Given problem:
Reproduce every one of the records below line by line, without changing any word, number, bracket or punctuation mark.

[START]

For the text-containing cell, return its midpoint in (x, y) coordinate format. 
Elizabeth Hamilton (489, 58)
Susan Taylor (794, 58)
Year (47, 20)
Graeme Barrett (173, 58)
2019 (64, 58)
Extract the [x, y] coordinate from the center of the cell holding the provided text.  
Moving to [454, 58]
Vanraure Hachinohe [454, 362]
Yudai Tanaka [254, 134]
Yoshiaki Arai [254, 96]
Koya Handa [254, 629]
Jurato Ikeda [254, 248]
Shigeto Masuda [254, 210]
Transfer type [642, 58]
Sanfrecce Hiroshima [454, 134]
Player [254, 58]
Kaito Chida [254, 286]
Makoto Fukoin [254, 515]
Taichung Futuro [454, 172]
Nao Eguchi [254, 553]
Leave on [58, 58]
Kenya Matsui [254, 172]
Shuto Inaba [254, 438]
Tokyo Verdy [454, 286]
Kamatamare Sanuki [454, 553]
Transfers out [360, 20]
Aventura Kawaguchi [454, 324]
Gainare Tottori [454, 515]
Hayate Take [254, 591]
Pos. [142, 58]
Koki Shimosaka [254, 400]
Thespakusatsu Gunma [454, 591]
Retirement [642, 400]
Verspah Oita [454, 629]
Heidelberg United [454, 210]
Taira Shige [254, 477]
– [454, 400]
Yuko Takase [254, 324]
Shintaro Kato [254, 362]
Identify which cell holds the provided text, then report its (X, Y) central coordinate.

[END]

Task output:
For the text-containing cell, return its midpoint in (x, y) coordinate format. 
Elizabeth Hamilton (489, 58)
Susan Taylor (794, 58)
Year (47, 20)
Graeme Barrett (173, 58)
2019 (64, 58)
Extract the [x, y] coordinate from the center of the cell holding the provided text.  
Moving to [454, 58]
Vanraure Hachinohe [454, 362]
Yudai Tanaka [254, 134]
Yoshiaki Arai [254, 96]
Koya Handa [254, 629]
Jurato Ikeda [254, 248]
Shigeto Masuda [254, 210]
Transfer type [642, 58]
Sanfrecce Hiroshima [454, 134]
Player [254, 58]
Kaito Chida [254, 286]
Makoto Fukoin [254, 515]
Taichung Futuro [454, 172]
Nao Eguchi [254, 553]
Leave on [58, 58]
Kenya Matsui [254, 172]
Shuto Inaba [254, 438]
Tokyo Verdy [454, 286]
Kamatamare Sanuki [454, 553]
Transfers out [360, 20]
Aventura Kawaguchi [454, 324]
Gainare Tottori [454, 515]
Hayate Take [254, 591]
Pos. [142, 58]
Koki Shimosaka [254, 400]
Thespakusatsu Gunma [454, 591]
Retirement [642, 400]
Verspah Oita [454, 629]
Heidelberg United [454, 210]
Taira Shige [254, 477]
– [454, 400]
Yuko Takase [254, 324]
Shintaro Kato [254, 362]
Identify which cell holds the provided text, then report its (X, Y) central coordinate.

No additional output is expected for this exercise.